## Instructions for the task
For the material below, count each line where the string "arrow" appears, then return the total alone.

## Task material
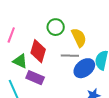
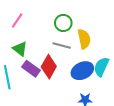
red diamond: (38, 51) -> (49, 67), moved
gray line: (70, 56) -> (62, 45), moved

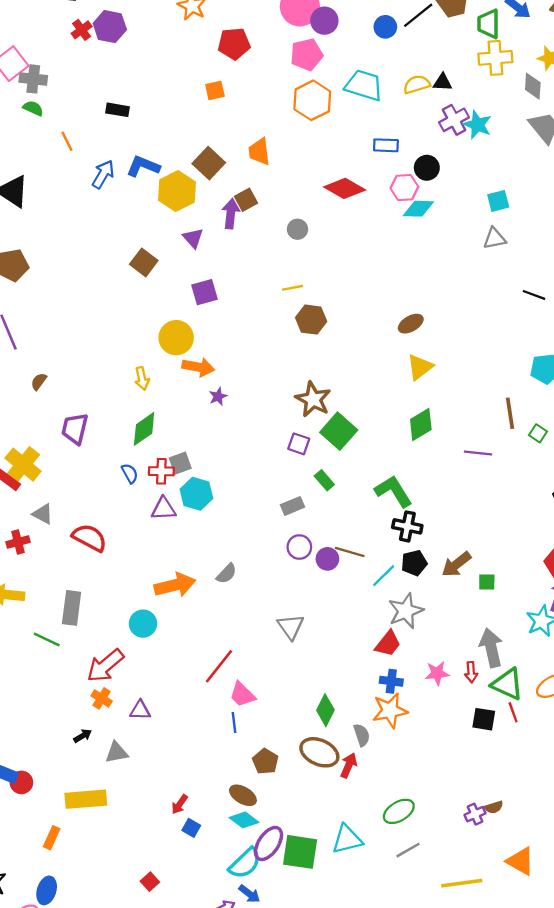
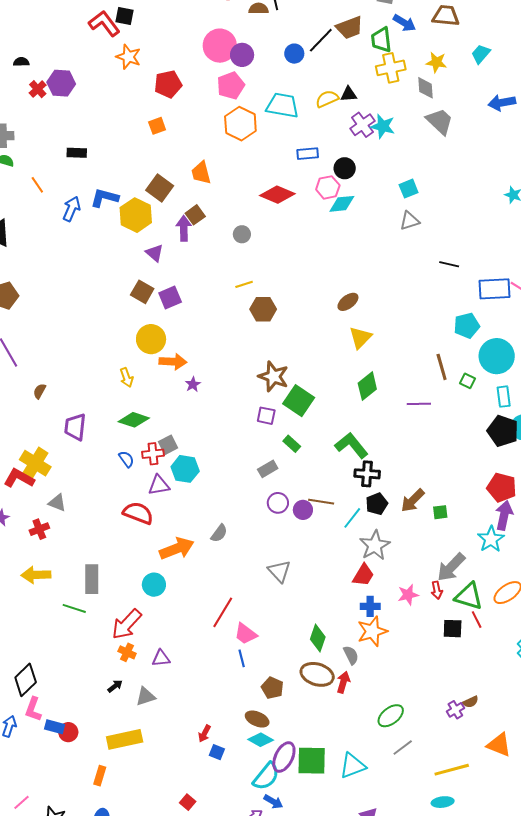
brown square: (144, 262) -> (142, 292), moved
green diamond: (144, 429) -> (134, 420), turned 60
red semicircle: (90, 538) -> (138, 513), moved
gray arrow: (491, 648) -> (451, 567), turned -116
cyan triangle: (347, 839) -> (353, 766), moved

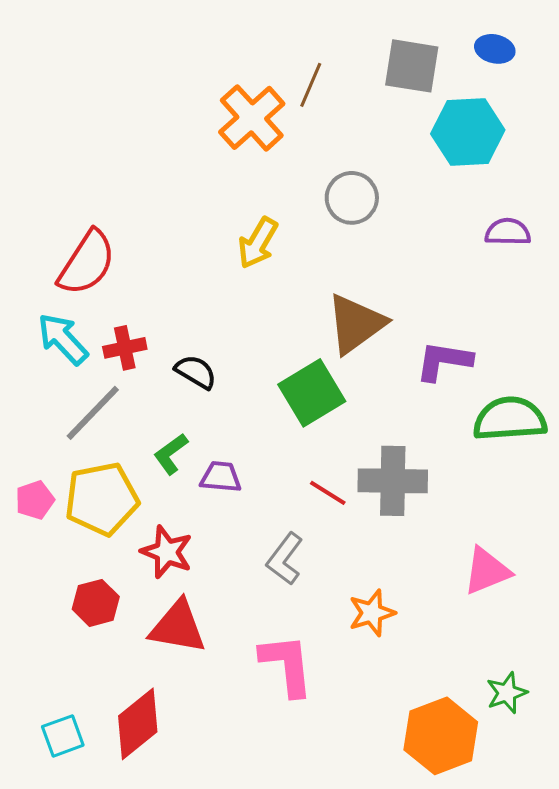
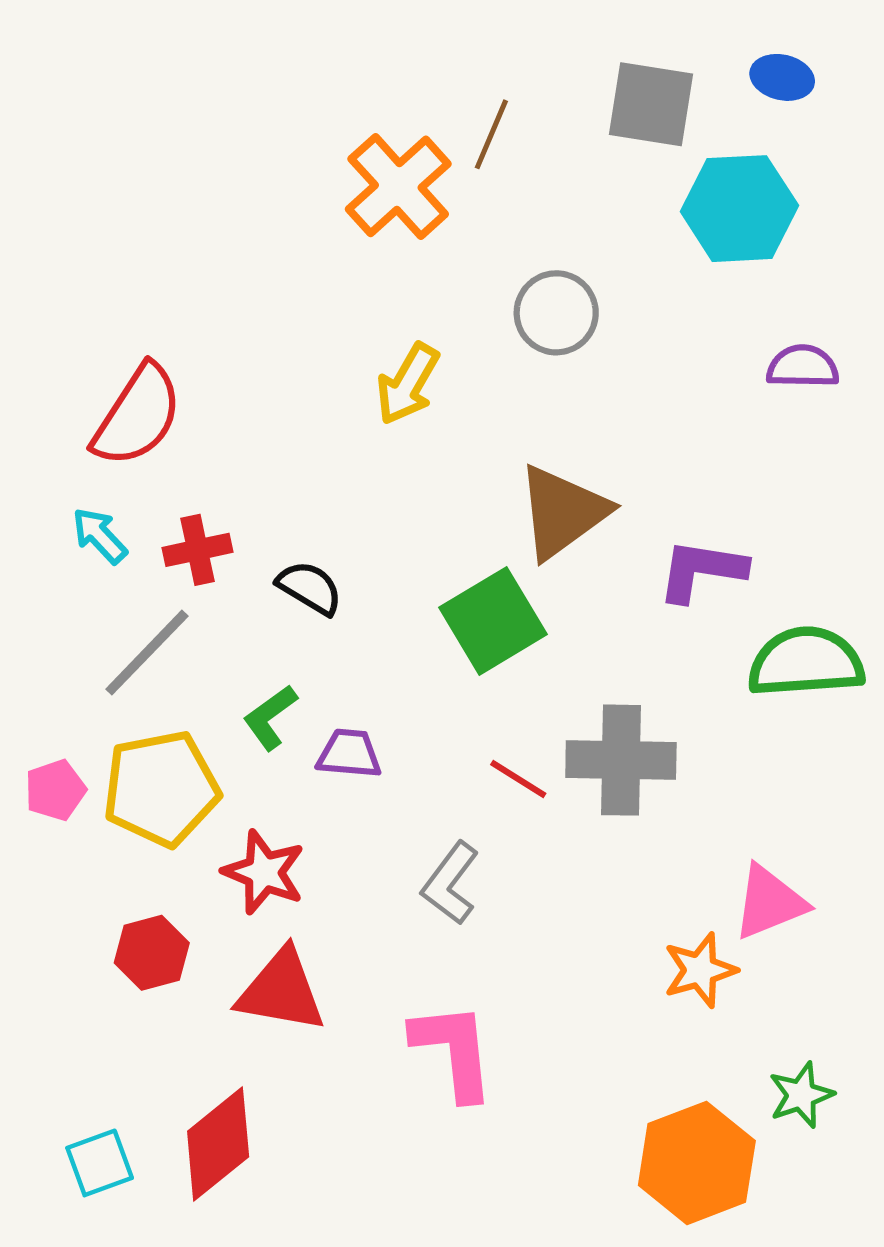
cyan arrow: (63, 339) -> (100, 536), size x0.7
orange star: (372, 613) -> (700, 970), moved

## Task response
2